[PROBLEM DESCRIPTION] The line containing "pink robot: 2 -> 1" opens the span to copy, and the last line of the records below closes it. Write out that span exactly.

################

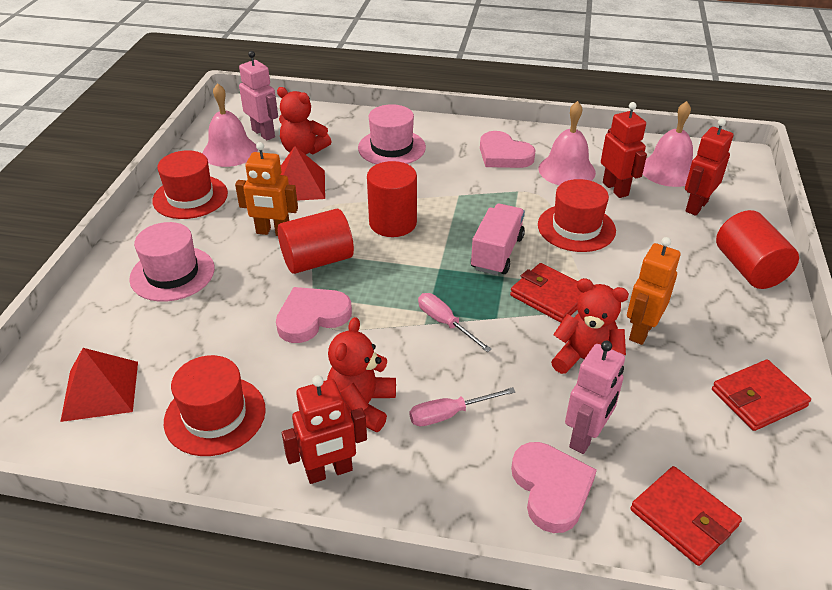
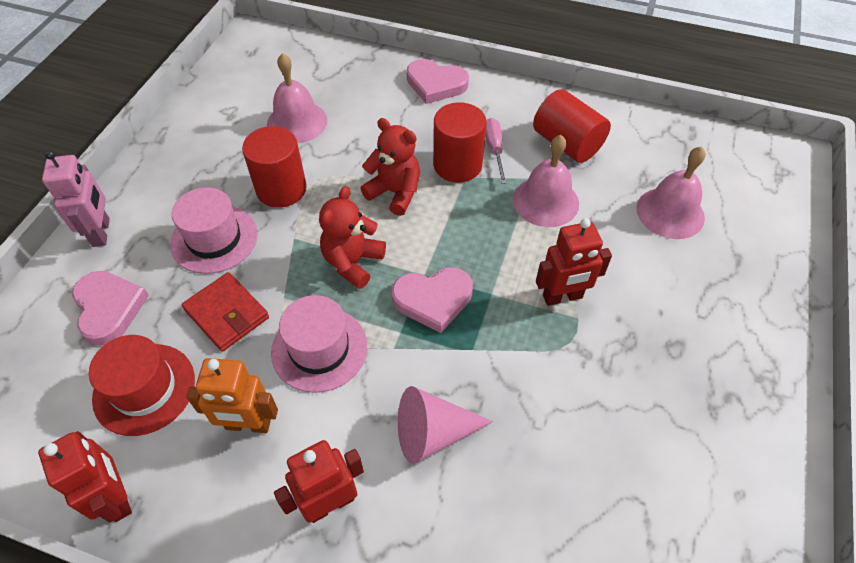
orange robot: 2 -> 1
pink cone: 0 -> 1
pink robot: 2 -> 1
pink screwdriver: 2 -> 1
pink truck: 1 -> 0
red hat: 3 -> 1
red pyramid: 2 -> 0
red teddy bear: 3 -> 2
red wallet: 3 -> 1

################

[RESPONSE AREA]
pink robot: 2 -> 1
pink screwdriver: 2 -> 1
pink truck: 1 -> 0
red hat: 3 -> 1
red pyramid: 2 -> 0
red teddy bear: 3 -> 2
red wallet: 3 -> 1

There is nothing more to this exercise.